[Items listed in a dataset]
((

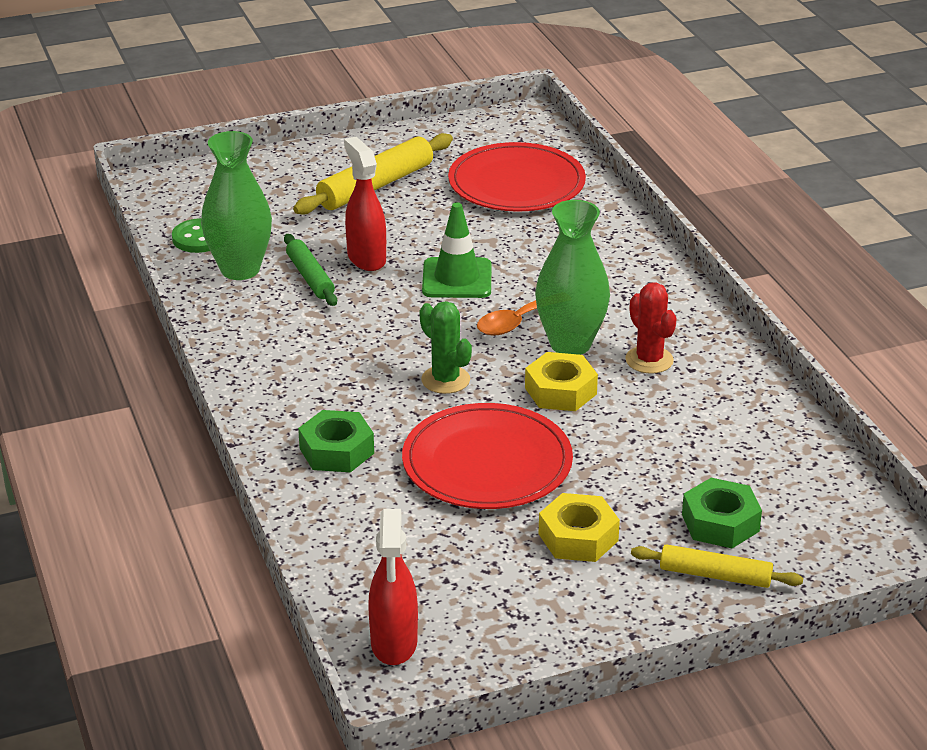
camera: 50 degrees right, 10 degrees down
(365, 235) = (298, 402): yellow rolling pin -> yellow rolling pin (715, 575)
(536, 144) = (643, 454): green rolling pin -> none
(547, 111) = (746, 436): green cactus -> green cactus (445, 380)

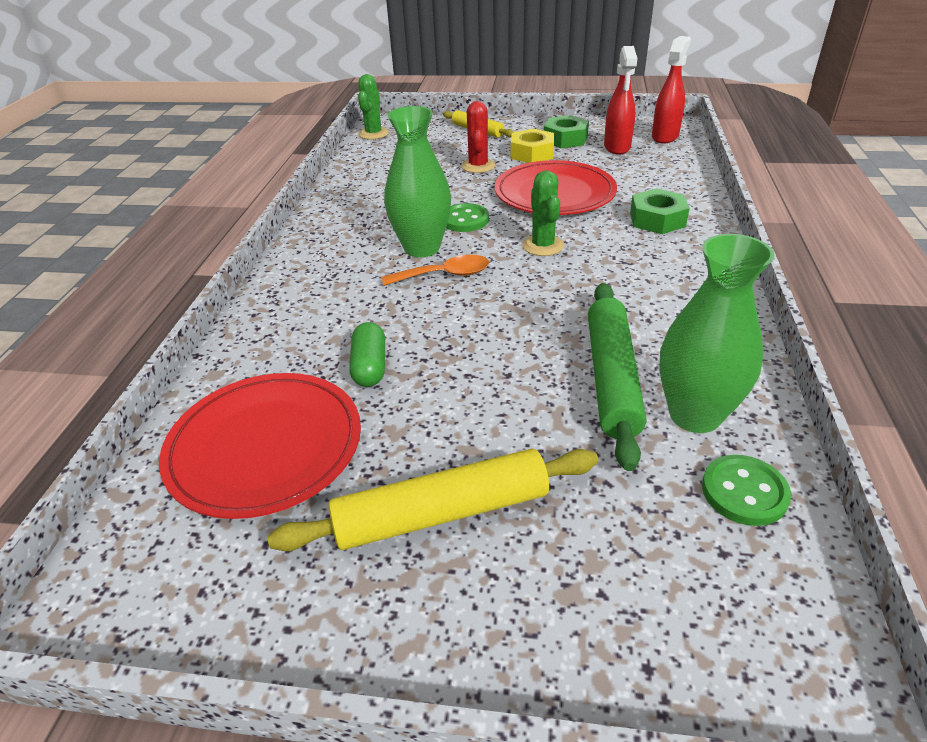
camera: 150 degrees left, 5 degrees up
(310, 277) = (612, 378): green rolling pin -> green rolling pin, size x1.62
(366, 258) = (534, 385): red spray bottle -> red spray bottle (617, 147)
(457, 279) = (458, 331): green traffic cone -> none
(500, 238) = (370, 366): none -> green capsule
(560, 391) = (465, 220): yellow nut -> green button
(649, 360) = (380, 224): red cactus -> red cactus (478, 166)
(720, 523) = (449, 145): green nut -> green nut (565, 139)
(870, 519) = (373, 134): none -> green cactus

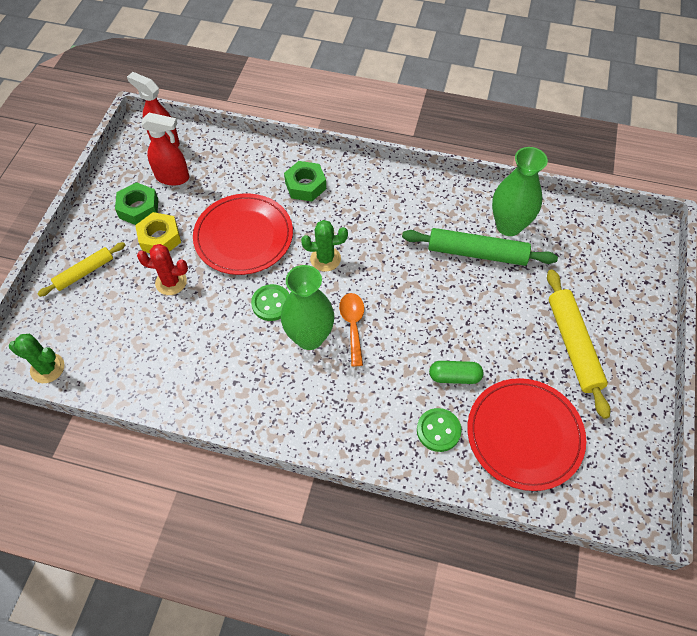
camera: 85 degrees left, 20 degrees up
(744, 492) = (559, 223): green button -> green button (438, 430)

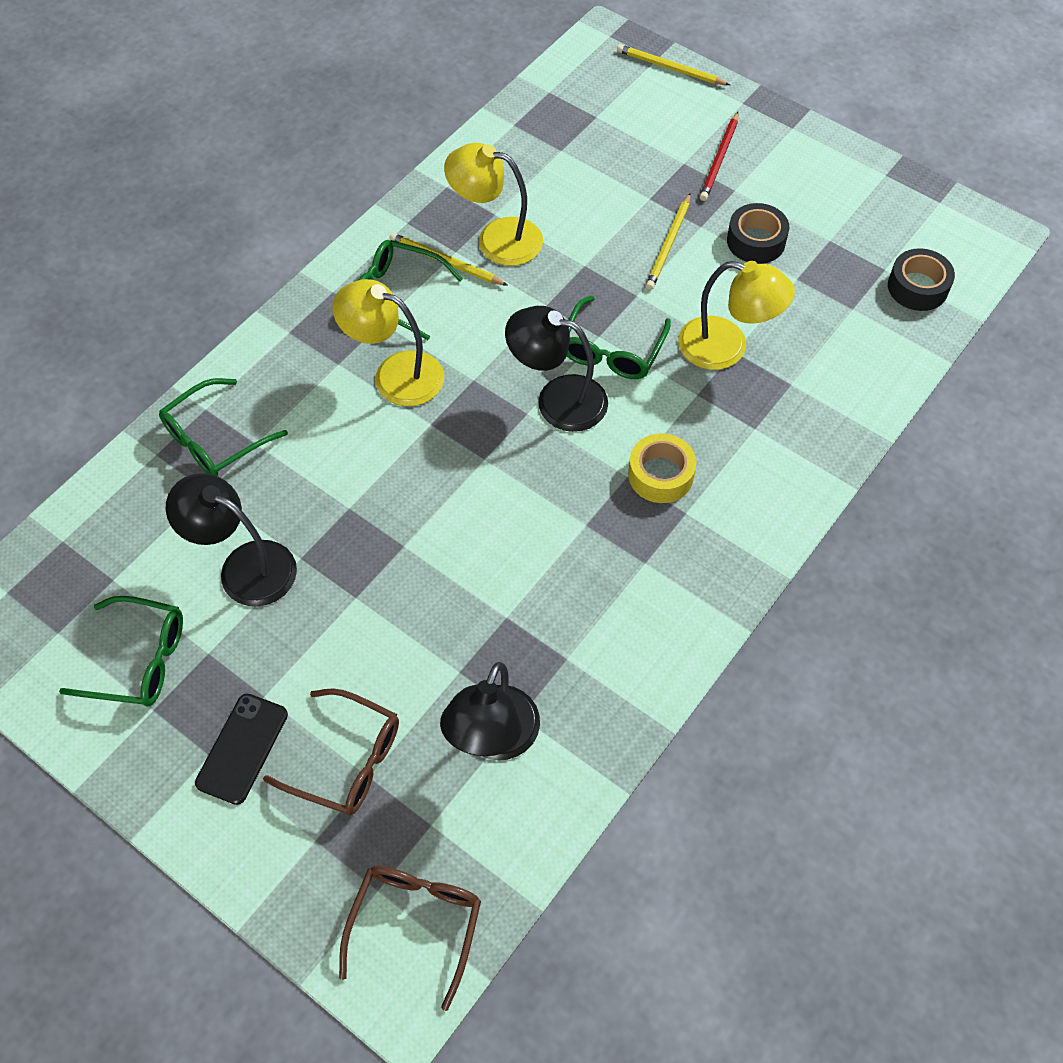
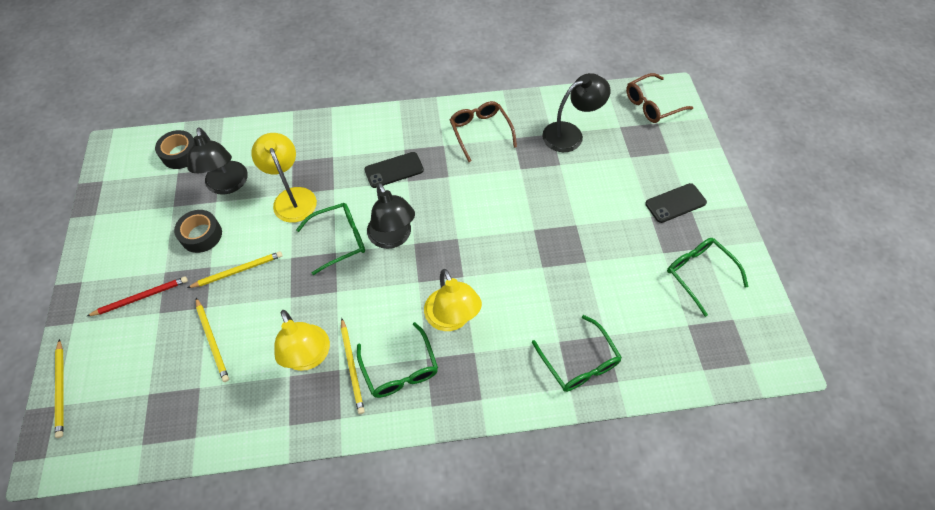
camera: 135 degrees left, 0 degrees up
(214, 439) = (579, 362): green glasses -> green glasses turned 60 degrees clockwise
(244, 566) = (616, 279): black lamp -> black lamp (227, 185)
(347, 760) = (634, 168): brown glasses -> brown glasses (480, 132)
(602, 183) = (212, 341): none -> yellow pencil
(660, 475) = (394, 170): yellow tape -> black phone

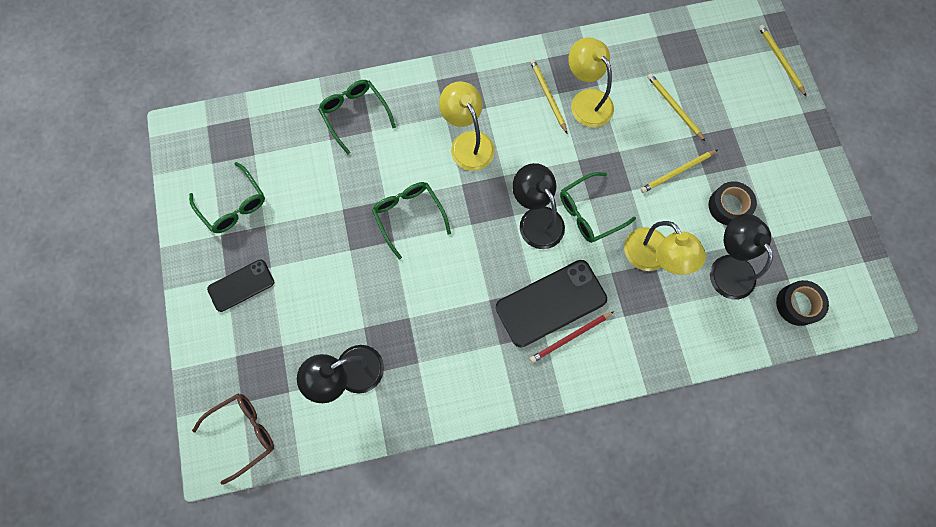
camera: 175 degrees right, 15 degrees up
(141, 297) = (755, 139): red pencil -> red pencil (570, 337)
(394, 170) = (550, 303): black phone -> black phone, size x1.68
(400, 369) = (507, 97): green glasses -> green glasses (408, 216)
(480, 132) = (458, 368): brown glasses -> none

))

With the pictures excluded, the records are to be reproduced exactly.

◆ **Output for this exercise**:
camera: 50 degrees right, 10 degrees down
(365, 235) = (298, 402): yellow rolling pin -> yellow rolling pin (715, 575)
(536, 144) = (643, 454): green rolling pin -> none
(547, 111) = (746, 436): green cactus -> green cactus (445, 380)

camera: 150 degrees left, 5 degrees up
(310, 277) = (612, 378): green rolling pin -> green rolling pin, size x1.62
(366, 258) = (534, 385): red spray bottle -> red spray bottle (617, 147)
(457, 279) = (458, 331): green traffic cone -> none
(500, 238) = (370, 366): none -> green capsule
(560, 391) = (465, 220): yellow nut -> green button
(649, 360) = (380, 224): red cactus -> red cactus (478, 166)
(720, 523) = (449, 145): green nut -> green nut (565, 139)
(870, 519) = (373, 134): none -> green cactus

camera: 85 degrees left, 20 degrees up
(744, 492) = (559, 223): green button -> green button (438, 430)

camera: 135 degrees left, 0 degrees up
(214, 439) = (579, 362): green glasses -> green glasses turned 60 degrees clockwise
(244, 566) = (616, 279): black lamp -> black lamp (227, 185)
(347, 760) = (634, 168): brown glasses -> brown glasses (480, 132)
(602, 183) = (212, 341): none -> yellow pencil
(660, 475) = (394, 170): yellow tape -> black phone

camera: 175 degrees right, 15 degrees up
(141, 297) = (755, 139): red pencil -> red pencil (570, 337)
(394, 170) = (550, 303): black phone -> black phone, size x1.68
(400, 369) = (507, 97): green glasses -> green glasses (408, 216)
(480, 132) = (458, 368): brown glasses -> none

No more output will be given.